→ Problem requirements
When a line of the records below contains the string "turned", copy that whole line.
--- Records to process Enclosed Below ---
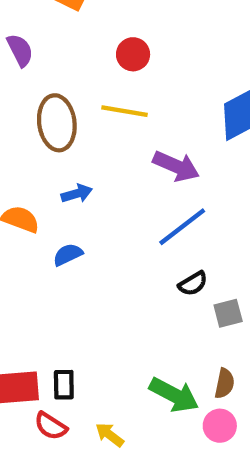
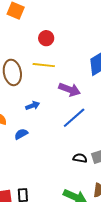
blue arrow: (77, 193) -> (33, 106), moved
black semicircle: (193, 284) -> (80, 158), moved, turned -136

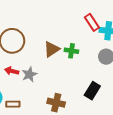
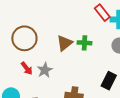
red arrow: (12, 71) -> (27, 68), turned -136

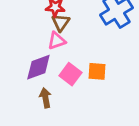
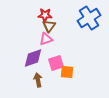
orange square: (97, 71) -> (67, 72), moved
pink square: (70, 74) -> (56, 63), turned 35

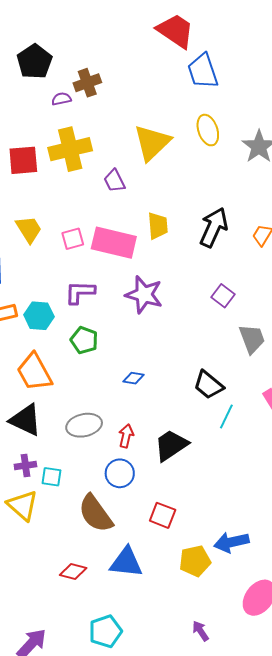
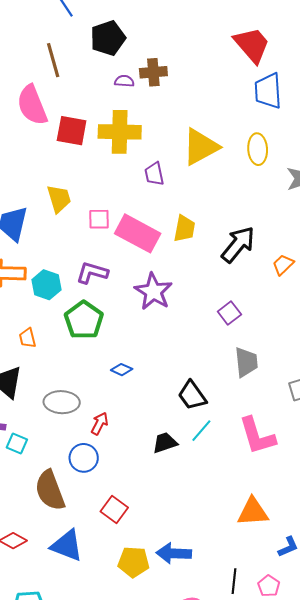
green pentagon: (84, 340) -> (84, 320), size x1.4
orange trapezoid: (34, 372) -> (27, 338), size x0.5
black trapezoid: (171, 445) -> (165, 443), moved, size x0.7

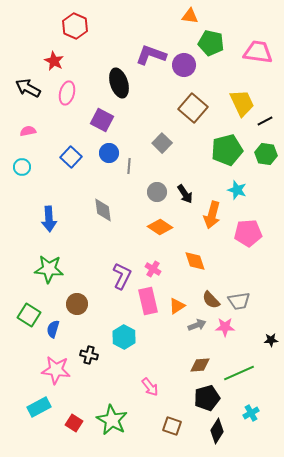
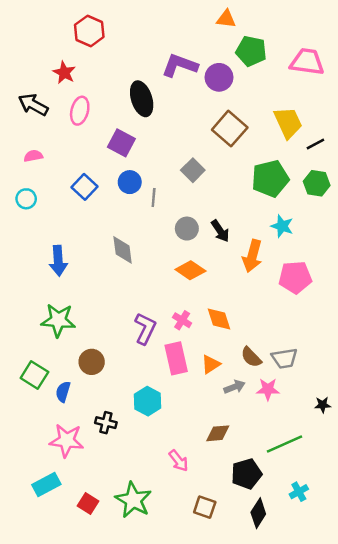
orange diamond: (195, 261) -> (219, 319), moved
brown diamond: (200, 365) -> (218, 433), moved

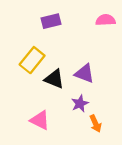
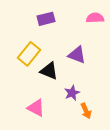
purple triangle: (84, 73) -> (77, 55), moved

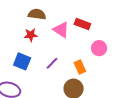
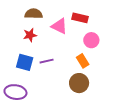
pink circle: (99, 48) -> (91, 40), moved
purple line: (52, 63) -> (47, 61), moved, turned 40

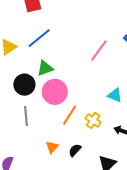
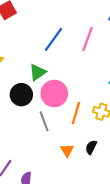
blue line: (39, 38) -> (53, 39), moved
gray line: (26, 116) -> (44, 121), moved

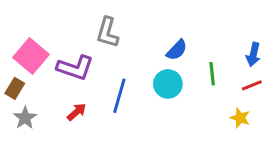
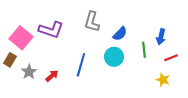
gray L-shape: (108, 32) -> (92, 22), moved
blue arrow: (253, 54) -> (161, 37), moved
purple L-shape: (75, 68) -> (51, 30), moved
gray star: (25, 118) -> (29, 72), moved

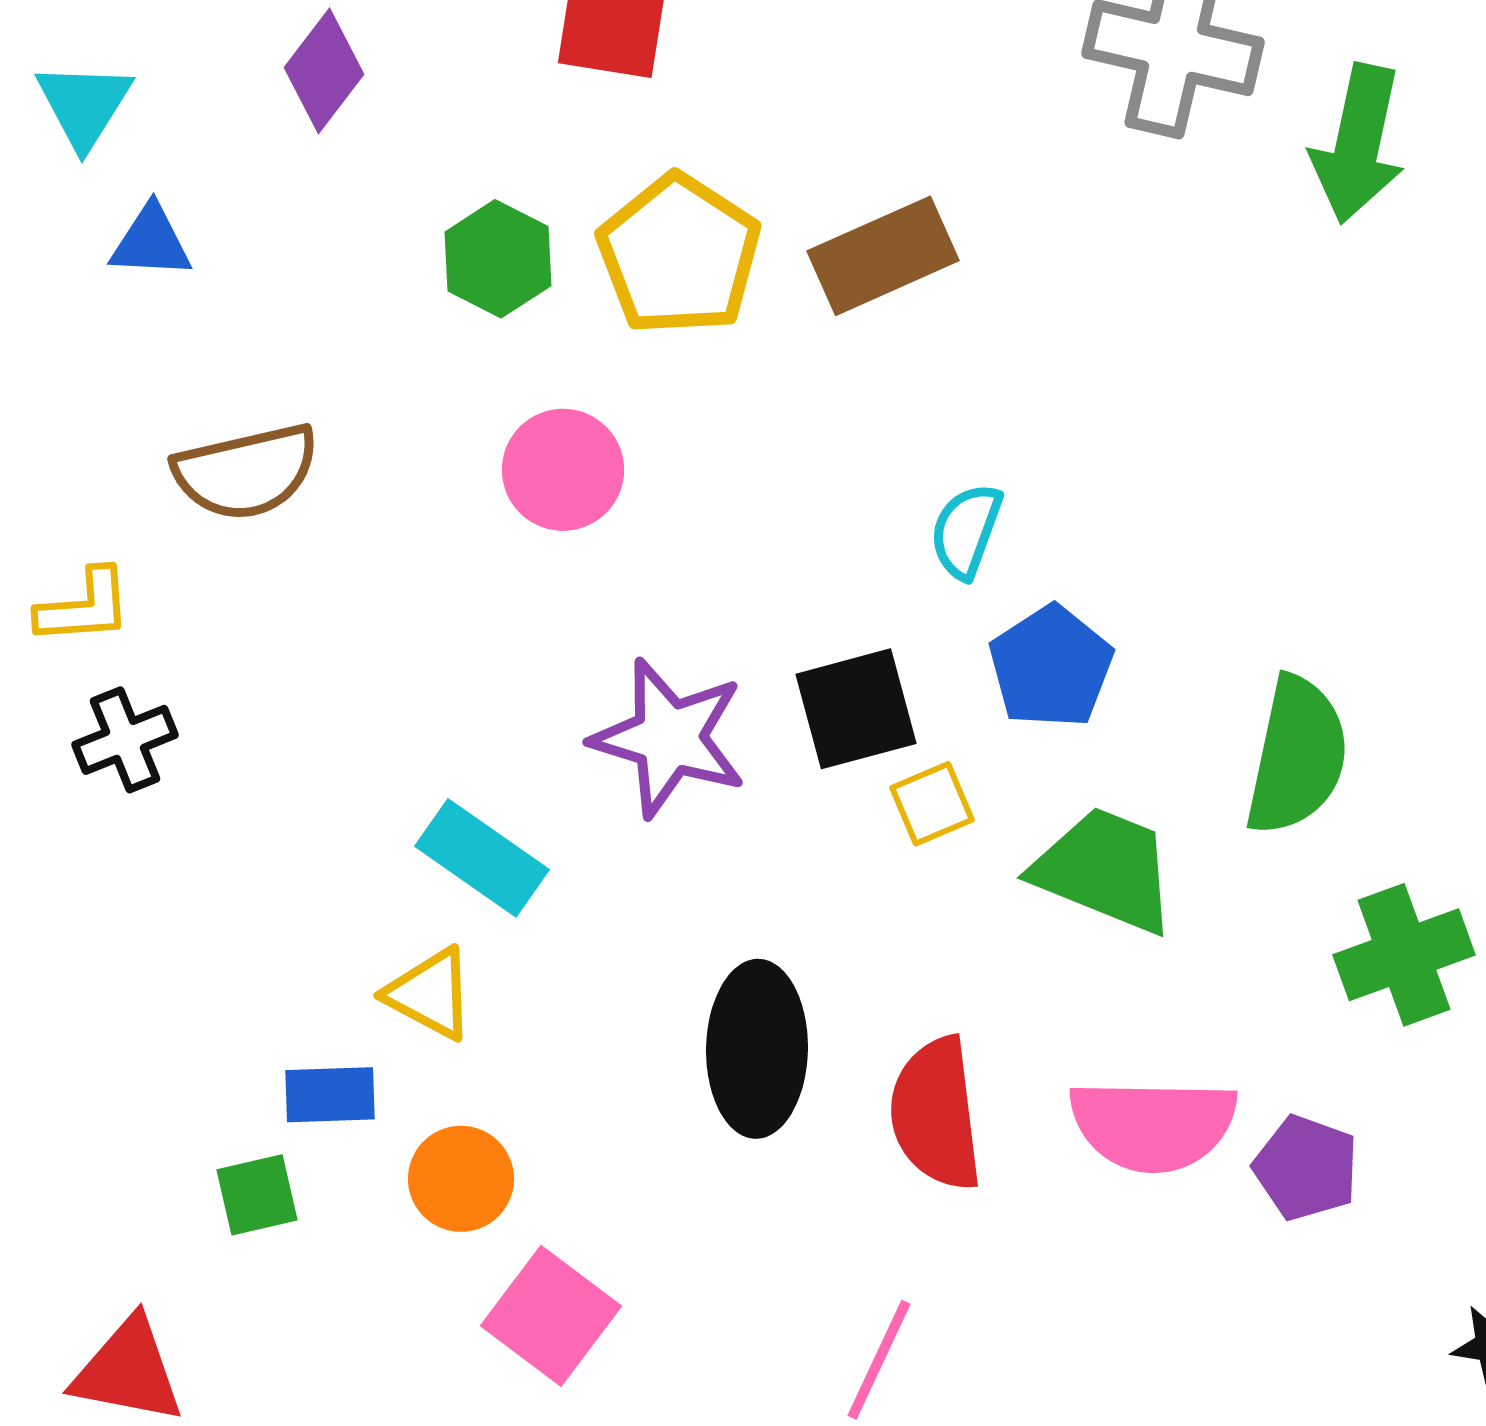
--- End of Enclosed Records to process ---
→ Exercise result
black semicircle: (193, 284) -> (80, 158), moved, turned -136
red arrow: (12, 71) -> (27, 68), turned -136
pink square: (70, 74) -> (56, 63), turned 35
purple line: (52, 63) -> (47, 61), moved, turned 40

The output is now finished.